Set task> Convert the listing into a Markdown table with the columns Row and Entry. Start at its first line and continue through the line that contains "purple star: moved 3 px up", including that line, and skip any blank lines.

* START *

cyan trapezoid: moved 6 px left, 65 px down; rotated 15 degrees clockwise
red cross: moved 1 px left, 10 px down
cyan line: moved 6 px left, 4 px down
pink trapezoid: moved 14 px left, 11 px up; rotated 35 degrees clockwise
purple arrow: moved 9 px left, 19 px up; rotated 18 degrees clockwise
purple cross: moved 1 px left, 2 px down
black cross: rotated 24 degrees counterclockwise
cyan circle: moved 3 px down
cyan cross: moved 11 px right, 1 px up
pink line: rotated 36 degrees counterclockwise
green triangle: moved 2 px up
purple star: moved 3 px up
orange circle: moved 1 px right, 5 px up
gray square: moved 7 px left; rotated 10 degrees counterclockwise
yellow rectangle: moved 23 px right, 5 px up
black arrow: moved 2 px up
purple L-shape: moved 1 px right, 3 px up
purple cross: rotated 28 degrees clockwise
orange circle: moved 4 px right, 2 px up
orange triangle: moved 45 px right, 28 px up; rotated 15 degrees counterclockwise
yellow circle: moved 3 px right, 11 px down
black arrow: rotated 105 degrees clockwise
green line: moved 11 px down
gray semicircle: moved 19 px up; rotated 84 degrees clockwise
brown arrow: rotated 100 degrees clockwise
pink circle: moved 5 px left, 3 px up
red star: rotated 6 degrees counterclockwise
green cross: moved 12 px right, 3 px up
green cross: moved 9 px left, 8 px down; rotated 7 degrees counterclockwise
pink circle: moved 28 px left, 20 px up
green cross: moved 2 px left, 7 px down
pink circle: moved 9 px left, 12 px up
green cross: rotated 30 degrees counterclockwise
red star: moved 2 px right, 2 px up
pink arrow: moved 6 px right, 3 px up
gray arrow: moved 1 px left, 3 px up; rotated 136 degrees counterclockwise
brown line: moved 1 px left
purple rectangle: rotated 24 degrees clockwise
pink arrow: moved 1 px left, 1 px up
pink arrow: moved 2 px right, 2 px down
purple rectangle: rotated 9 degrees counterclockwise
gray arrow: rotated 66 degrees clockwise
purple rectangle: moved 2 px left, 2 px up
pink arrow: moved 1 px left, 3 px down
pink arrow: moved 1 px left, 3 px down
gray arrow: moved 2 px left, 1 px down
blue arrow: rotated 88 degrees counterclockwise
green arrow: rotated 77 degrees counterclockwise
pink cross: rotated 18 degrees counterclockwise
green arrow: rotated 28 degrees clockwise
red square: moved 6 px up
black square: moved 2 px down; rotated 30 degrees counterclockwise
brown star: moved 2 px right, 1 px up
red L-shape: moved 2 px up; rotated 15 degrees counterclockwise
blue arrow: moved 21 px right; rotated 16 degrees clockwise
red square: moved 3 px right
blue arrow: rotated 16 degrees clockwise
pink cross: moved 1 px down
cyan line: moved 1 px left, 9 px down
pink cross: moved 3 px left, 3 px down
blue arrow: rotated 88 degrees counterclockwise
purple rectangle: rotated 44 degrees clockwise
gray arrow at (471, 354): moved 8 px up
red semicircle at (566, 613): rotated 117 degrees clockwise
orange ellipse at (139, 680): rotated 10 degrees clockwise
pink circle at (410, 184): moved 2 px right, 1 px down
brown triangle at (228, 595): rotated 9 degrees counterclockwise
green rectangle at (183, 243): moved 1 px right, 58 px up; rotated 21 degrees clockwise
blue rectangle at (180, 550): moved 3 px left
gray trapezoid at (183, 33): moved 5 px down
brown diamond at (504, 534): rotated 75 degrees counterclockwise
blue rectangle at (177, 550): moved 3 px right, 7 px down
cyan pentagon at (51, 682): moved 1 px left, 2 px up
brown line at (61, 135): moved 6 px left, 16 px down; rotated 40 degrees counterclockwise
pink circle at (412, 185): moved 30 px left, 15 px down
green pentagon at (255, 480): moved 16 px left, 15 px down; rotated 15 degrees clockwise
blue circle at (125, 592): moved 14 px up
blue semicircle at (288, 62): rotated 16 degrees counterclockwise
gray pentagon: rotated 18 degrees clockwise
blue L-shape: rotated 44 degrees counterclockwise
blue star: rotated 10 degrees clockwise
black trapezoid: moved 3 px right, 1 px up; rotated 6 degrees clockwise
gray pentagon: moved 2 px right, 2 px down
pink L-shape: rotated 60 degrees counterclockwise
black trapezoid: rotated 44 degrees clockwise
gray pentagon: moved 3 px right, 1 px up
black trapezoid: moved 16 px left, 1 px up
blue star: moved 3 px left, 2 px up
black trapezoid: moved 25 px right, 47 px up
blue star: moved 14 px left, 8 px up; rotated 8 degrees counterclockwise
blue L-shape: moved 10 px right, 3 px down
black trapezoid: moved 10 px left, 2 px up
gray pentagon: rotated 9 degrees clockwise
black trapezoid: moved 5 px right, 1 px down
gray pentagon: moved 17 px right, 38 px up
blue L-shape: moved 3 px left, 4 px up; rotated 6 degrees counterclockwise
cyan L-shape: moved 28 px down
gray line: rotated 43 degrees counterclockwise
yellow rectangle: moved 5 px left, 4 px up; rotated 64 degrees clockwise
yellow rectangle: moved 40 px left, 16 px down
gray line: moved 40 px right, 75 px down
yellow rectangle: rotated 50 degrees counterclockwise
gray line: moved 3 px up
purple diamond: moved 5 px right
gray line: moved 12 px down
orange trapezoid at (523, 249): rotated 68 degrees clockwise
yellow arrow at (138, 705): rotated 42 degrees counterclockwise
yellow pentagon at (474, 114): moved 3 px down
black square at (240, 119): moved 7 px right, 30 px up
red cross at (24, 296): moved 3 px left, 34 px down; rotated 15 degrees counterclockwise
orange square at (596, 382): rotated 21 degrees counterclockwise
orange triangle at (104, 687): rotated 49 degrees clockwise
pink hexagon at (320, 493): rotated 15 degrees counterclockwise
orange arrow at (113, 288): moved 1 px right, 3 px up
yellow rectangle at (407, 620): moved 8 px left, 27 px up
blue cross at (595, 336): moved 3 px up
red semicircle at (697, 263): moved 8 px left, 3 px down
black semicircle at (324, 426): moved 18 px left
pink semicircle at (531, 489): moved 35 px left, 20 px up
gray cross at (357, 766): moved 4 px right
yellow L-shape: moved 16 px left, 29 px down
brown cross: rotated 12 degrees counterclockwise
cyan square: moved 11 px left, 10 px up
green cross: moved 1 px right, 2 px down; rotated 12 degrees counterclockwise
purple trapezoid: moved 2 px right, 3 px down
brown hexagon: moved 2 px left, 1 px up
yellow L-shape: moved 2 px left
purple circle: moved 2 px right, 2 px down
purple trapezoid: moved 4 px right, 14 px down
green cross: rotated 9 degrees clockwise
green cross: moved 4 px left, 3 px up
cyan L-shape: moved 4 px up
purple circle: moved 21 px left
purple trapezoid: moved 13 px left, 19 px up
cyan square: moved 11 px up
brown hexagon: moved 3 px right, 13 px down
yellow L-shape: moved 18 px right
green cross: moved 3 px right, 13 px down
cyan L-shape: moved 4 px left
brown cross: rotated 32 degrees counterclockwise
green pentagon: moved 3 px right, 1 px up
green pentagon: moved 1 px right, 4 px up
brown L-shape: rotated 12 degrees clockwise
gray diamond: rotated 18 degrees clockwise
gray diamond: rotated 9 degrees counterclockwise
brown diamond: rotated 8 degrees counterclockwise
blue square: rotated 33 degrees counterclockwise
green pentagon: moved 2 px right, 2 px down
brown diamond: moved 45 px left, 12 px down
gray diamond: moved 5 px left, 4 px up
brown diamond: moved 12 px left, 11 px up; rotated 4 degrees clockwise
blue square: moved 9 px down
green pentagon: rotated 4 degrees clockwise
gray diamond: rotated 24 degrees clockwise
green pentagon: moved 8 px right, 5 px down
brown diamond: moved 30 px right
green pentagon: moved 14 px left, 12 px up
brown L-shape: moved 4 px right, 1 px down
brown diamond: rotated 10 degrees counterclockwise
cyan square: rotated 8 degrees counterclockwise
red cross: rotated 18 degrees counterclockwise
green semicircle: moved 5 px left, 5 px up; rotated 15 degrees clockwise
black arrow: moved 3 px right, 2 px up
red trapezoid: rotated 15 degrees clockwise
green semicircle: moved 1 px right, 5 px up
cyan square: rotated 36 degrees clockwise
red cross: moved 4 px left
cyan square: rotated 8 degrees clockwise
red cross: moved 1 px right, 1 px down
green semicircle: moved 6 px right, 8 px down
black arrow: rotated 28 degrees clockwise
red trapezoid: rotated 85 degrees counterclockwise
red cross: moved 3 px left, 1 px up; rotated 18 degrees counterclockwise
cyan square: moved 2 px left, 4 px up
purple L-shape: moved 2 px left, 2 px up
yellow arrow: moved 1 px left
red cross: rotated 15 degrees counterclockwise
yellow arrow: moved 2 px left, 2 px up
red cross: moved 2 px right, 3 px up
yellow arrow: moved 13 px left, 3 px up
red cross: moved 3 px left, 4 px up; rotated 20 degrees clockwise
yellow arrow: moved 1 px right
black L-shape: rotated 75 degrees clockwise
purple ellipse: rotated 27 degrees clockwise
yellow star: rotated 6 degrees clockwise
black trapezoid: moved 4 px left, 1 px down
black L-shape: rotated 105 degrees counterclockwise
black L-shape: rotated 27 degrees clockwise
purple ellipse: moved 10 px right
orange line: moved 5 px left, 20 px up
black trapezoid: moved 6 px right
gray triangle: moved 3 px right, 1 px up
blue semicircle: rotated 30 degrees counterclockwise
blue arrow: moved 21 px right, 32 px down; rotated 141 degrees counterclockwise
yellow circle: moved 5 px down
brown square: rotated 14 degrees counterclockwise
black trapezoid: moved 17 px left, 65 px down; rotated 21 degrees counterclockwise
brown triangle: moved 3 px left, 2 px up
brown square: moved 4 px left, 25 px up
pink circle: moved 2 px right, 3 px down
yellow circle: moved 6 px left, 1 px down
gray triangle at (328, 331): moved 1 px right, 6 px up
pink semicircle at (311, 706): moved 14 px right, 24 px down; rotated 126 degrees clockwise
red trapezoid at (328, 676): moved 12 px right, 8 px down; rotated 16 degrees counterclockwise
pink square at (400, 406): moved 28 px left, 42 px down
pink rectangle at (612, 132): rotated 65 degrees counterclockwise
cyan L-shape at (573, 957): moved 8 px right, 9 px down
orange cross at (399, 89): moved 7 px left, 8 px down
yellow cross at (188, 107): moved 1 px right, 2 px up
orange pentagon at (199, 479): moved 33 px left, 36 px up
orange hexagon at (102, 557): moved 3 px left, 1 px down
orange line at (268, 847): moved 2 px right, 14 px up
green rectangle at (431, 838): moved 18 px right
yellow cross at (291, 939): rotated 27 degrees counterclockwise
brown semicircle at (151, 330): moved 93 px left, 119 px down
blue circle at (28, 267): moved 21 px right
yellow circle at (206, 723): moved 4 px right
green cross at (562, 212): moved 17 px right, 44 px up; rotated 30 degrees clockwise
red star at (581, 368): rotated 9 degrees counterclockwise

* END *

Full answer>
| Row | Entry |
|---|---|
| 1 | cyan trapezoid: moved 6 px left, 65 px down; rotated 15 degrees clockwise |
| 2 | red cross: moved 1 px left, 10 px down |
| 3 | cyan line: moved 6 px left, 4 px down |
| 4 | pink trapezoid: moved 14 px left, 11 px up; rotated 35 degrees clockwise |
| 5 | purple arrow: moved 9 px left, 19 px up; rotated 18 degrees clockwise |
| 6 | purple cross: moved 1 px left, 2 px down |
| 7 | black cross: rotated 24 degrees counterclockwise |
| 8 | cyan circle: moved 3 px down |
| 9 | cyan cross: moved 11 px right, 1 px up |
| 10 | pink line: rotated 36 degrees counterclockwise |
| 11 | green triangle: moved 2 px up |
| 12 | purple star: moved 3 px up |